## WRITTEN REQUEST
Rewrite the lines of every record below, substituting "pixels" for each "px" and changing nothing else. Leave out the pictures.

## RECORD LIST
———
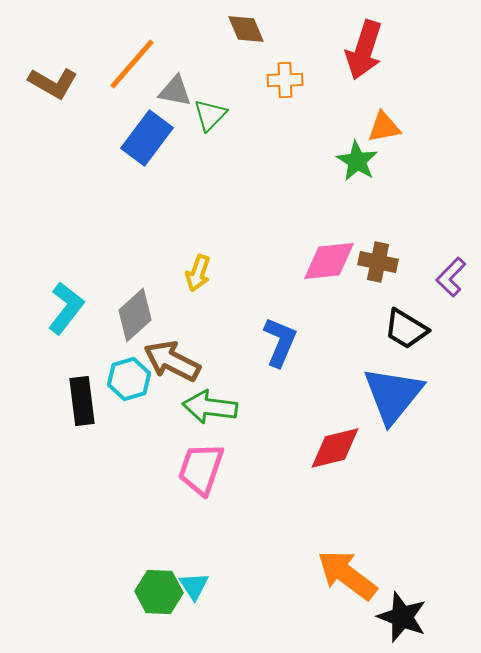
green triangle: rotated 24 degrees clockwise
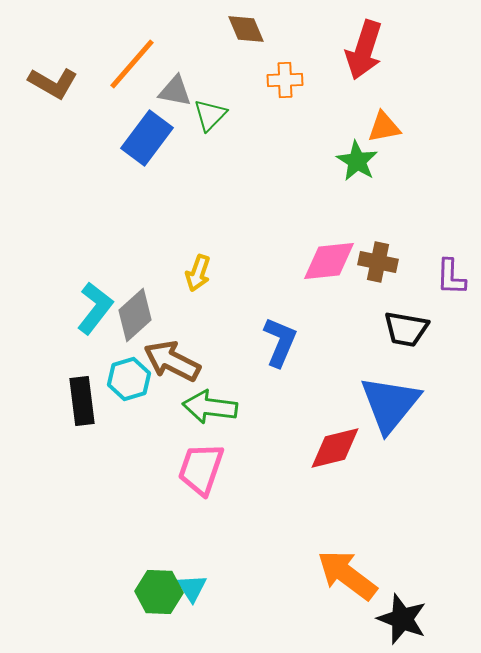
purple L-shape: rotated 42 degrees counterclockwise
cyan L-shape: moved 29 px right
black trapezoid: rotated 21 degrees counterclockwise
blue triangle: moved 3 px left, 9 px down
cyan triangle: moved 2 px left, 2 px down
black star: moved 2 px down
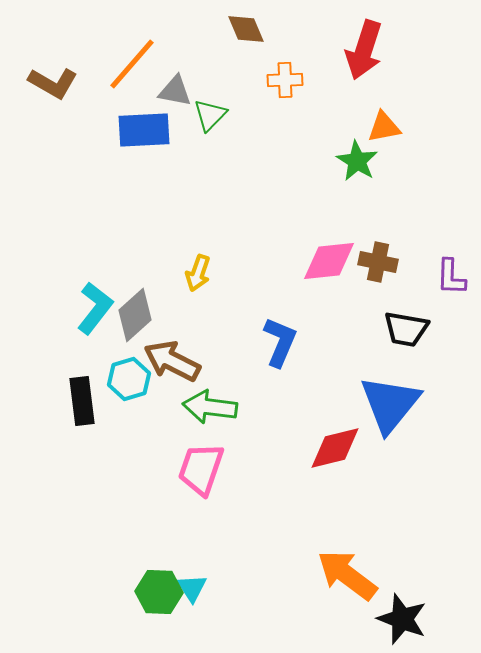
blue rectangle: moved 3 px left, 8 px up; rotated 50 degrees clockwise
———
## EXPECTED OUTPUT
green triangle: rotated 24 degrees clockwise
purple L-shape: rotated 42 degrees counterclockwise
cyan L-shape: moved 29 pixels right
black trapezoid: rotated 21 degrees counterclockwise
blue triangle: moved 3 pixels left, 9 pixels down
cyan triangle: moved 2 pixels left, 2 pixels down
black star: moved 2 pixels down
blue rectangle: moved 3 pixels left, 8 pixels up; rotated 50 degrees clockwise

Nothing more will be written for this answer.